■ PROBLEM:
Repeat all the records exactly, omitting pictures.

(Items from a data source)
━━━━━━

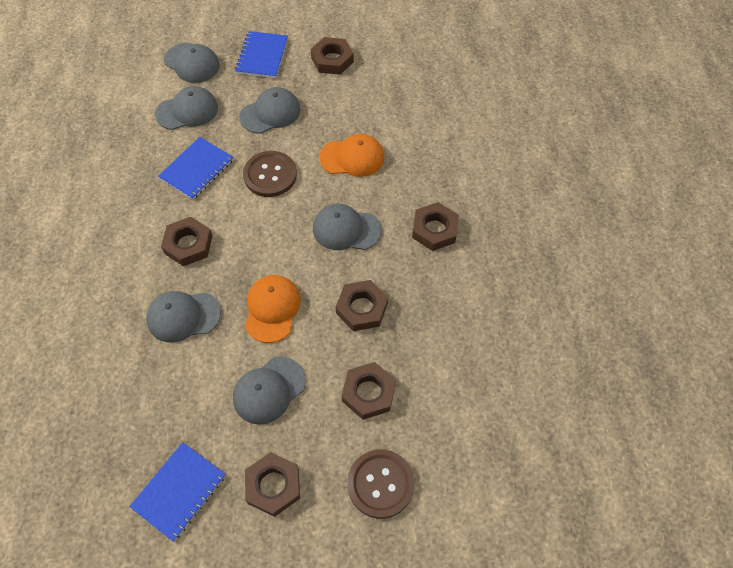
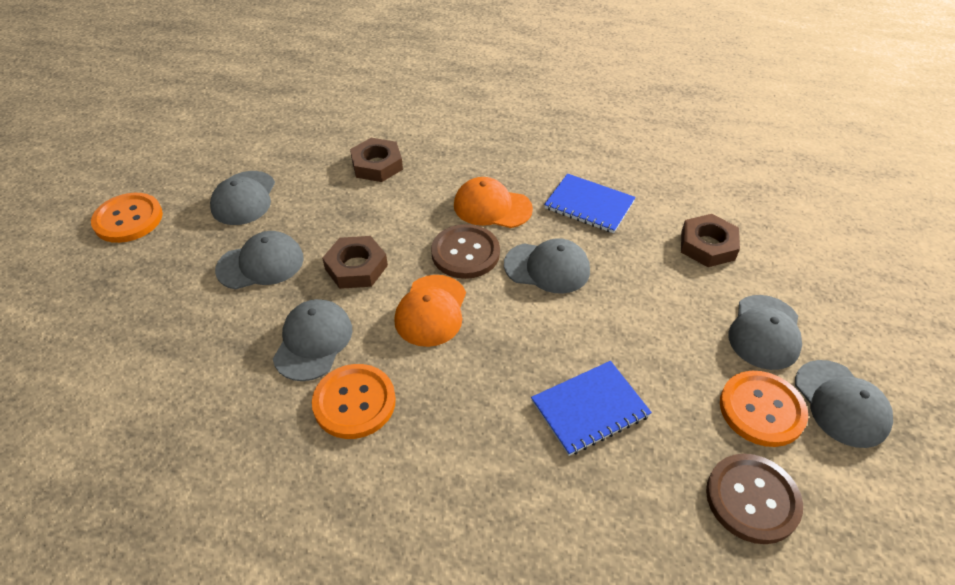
blue notebook: 3 -> 2
brown nut: 6 -> 3
orange button: 0 -> 3

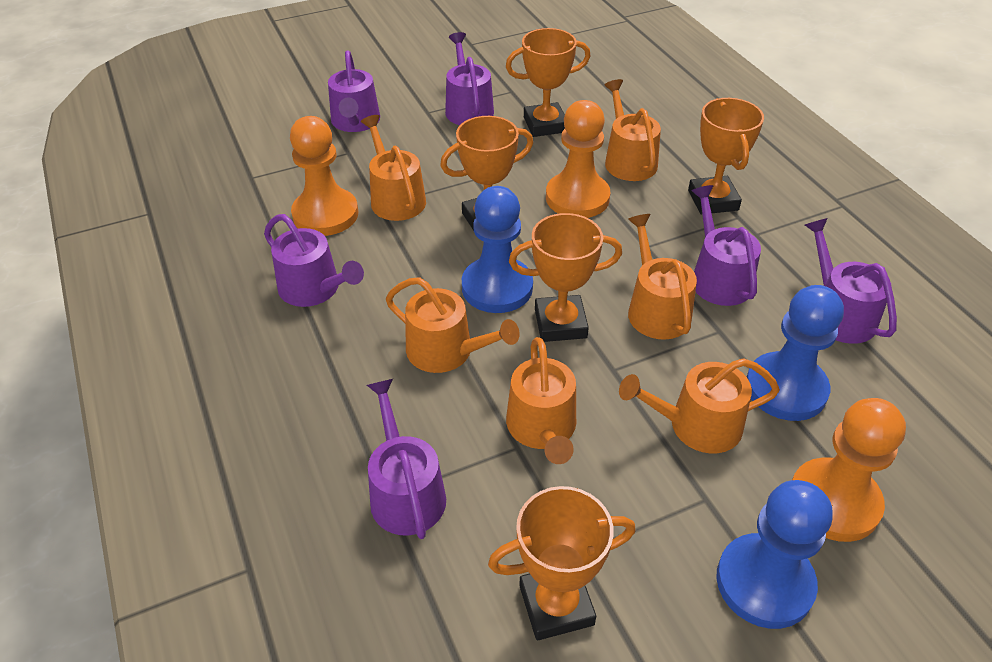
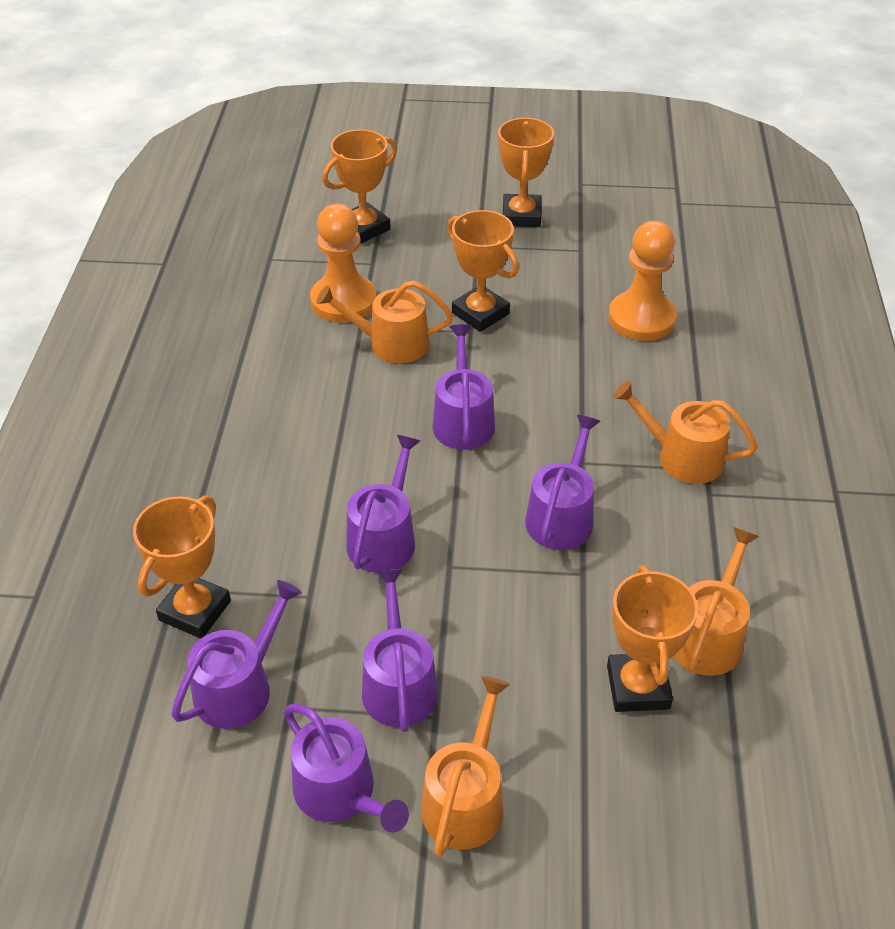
blue pawn: 3 -> 0
orange pawn: 3 -> 2
orange watering can: 6 -> 4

━━━━━━

■ RESULT:
blue notebook: 3 -> 2
brown nut: 6 -> 3
orange button: 0 -> 3

blue pawn: 3 -> 0
orange pawn: 3 -> 2
orange watering can: 6 -> 4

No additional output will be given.